Task requirements — Go to the line that contains "none -> cyan plate F5 level 1". Restate that line and each one after it exactly, through the end of the records, without pictures.
━━━━━━━━━━━━━━━━━━━━━━━━━━━━━━
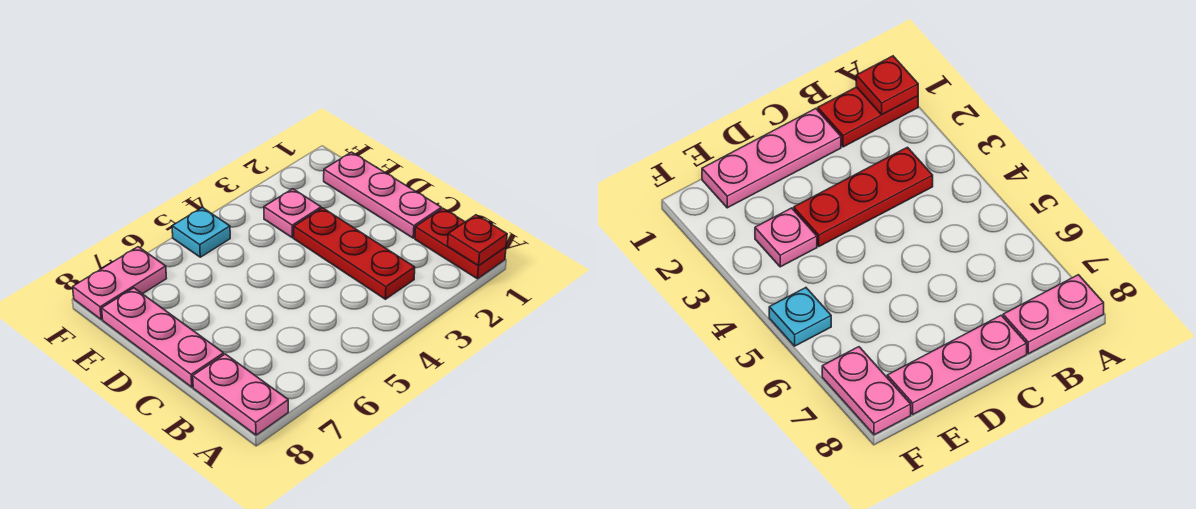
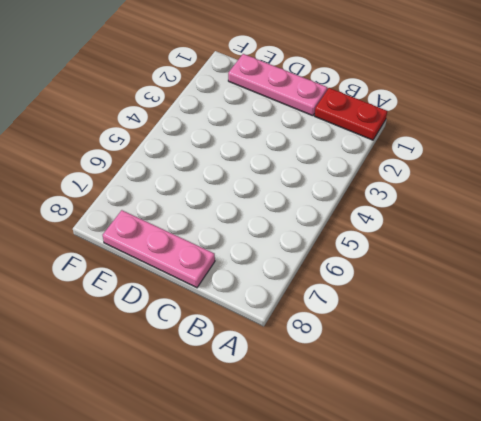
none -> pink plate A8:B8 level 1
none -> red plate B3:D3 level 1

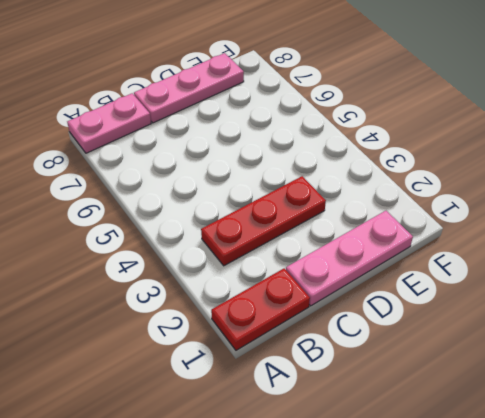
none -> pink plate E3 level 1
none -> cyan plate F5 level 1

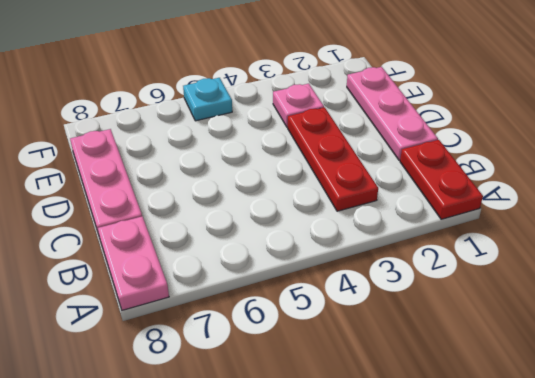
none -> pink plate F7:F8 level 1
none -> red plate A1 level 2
━━━━━━━━━━━━━━━━━━━━━━━━━━━━━━
Exercise solution —
none -> cyan plate F5 level 1

none -> pink plate F7:F8 level 1
none -> red plate A1 level 2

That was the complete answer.